Begin with the line that holds "SCALE3: none -> NAU7802" and repeat each line after it exactly, ending with the last line of the listing.

**Given records**
=== Begin Enclosure ===

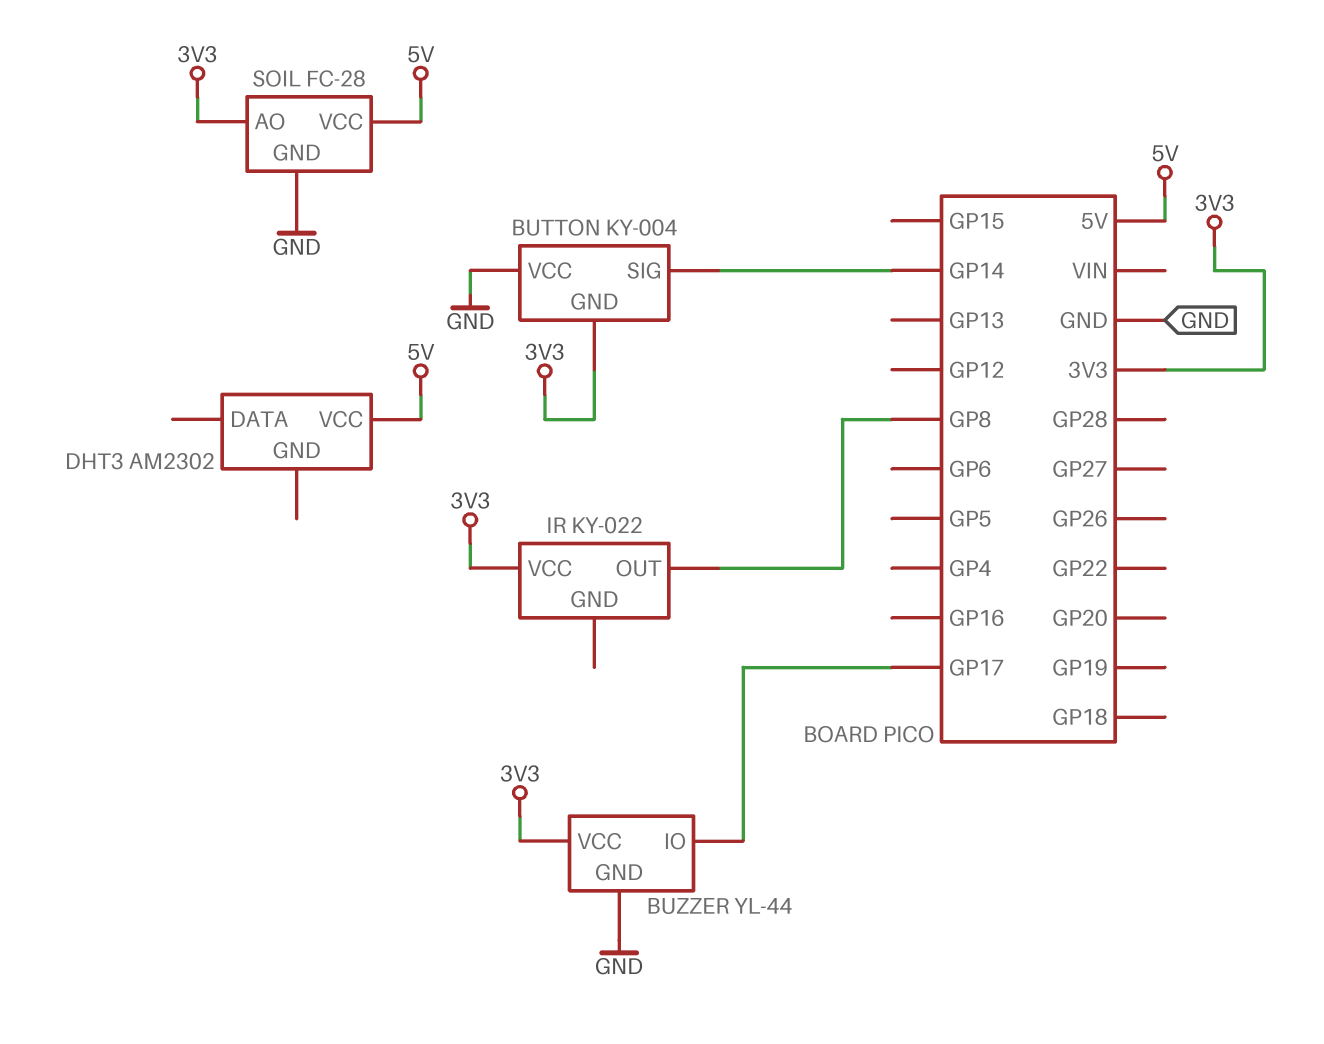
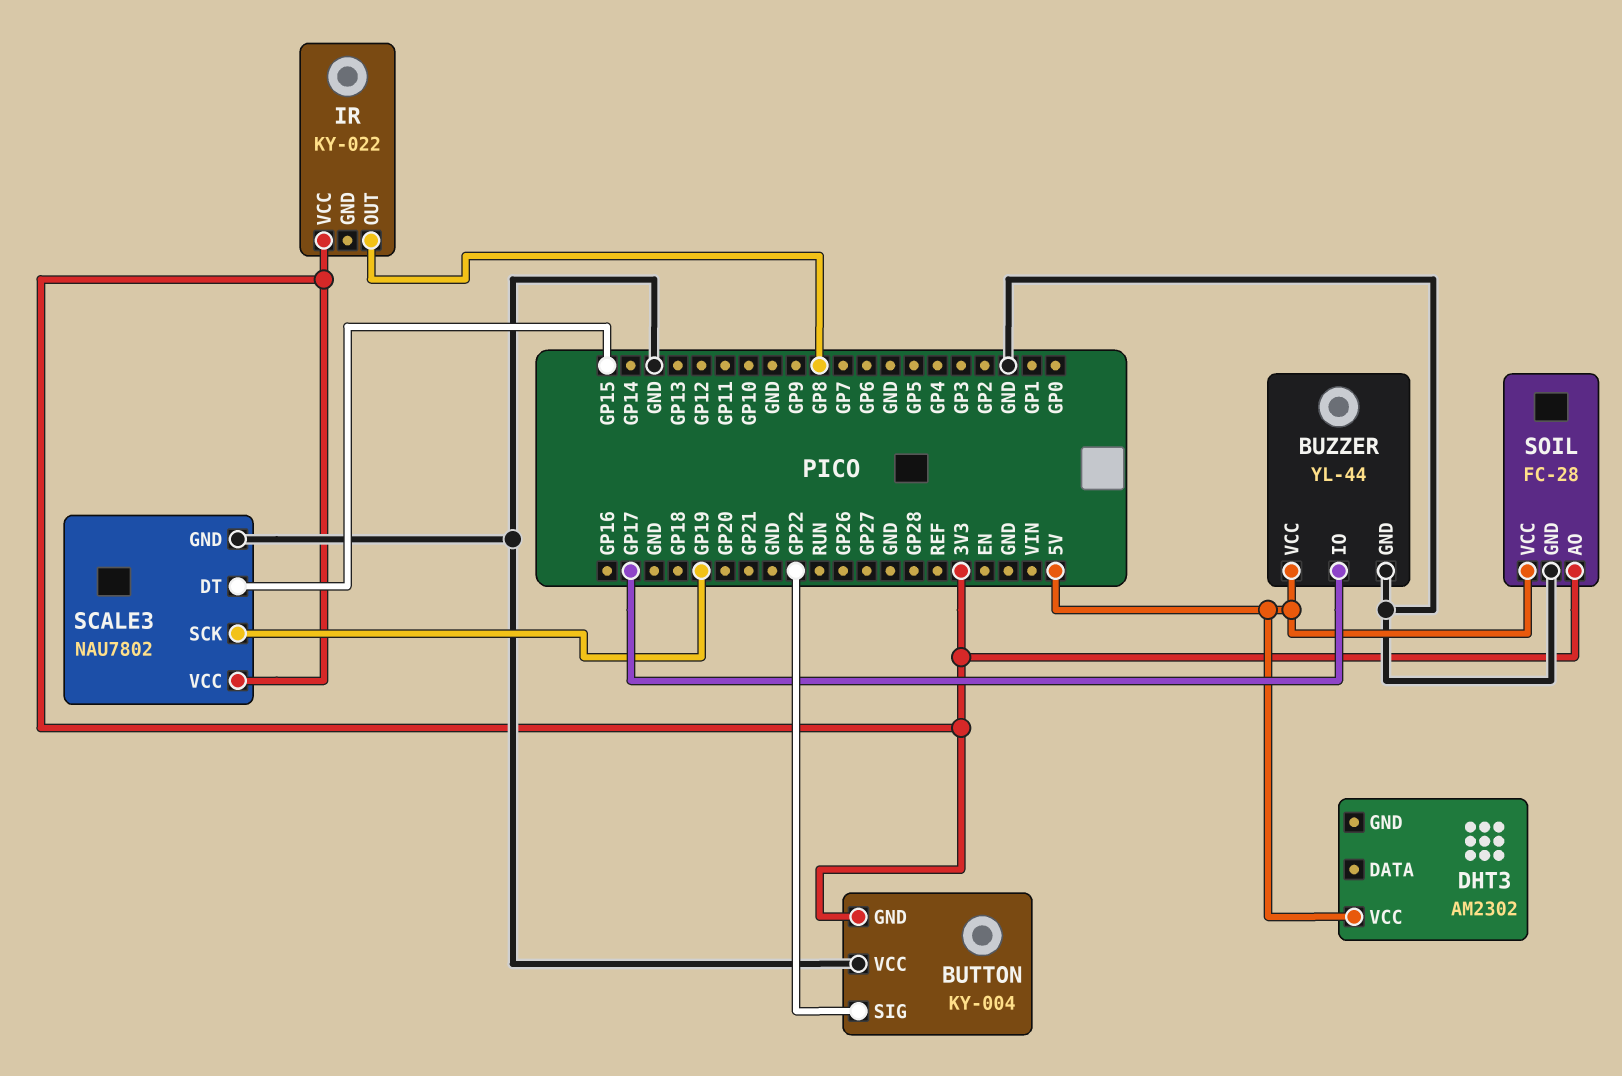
BUTTON pin SIG: GP14 -> GP22
BUZZER pin VCC: 3V3 -> 5V
SCALE3: none -> NAU7802
SCALE3 pin DT: none -> GP15
SCALE3 pin GND: none -> GND
SCALE3 pin SCK: none -> GP19
SCALE3 pin VCC: none -> 3V3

=== End Enclosure ===

**Task output**
SCALE3: none -> NAU7802
SCALE3 pin DT: none -> GP15
SCALE3 pin GND: none -> GND
SCALE3 pin SCK: none -> GP19
SCALE3 pin VCC: none -> 3V3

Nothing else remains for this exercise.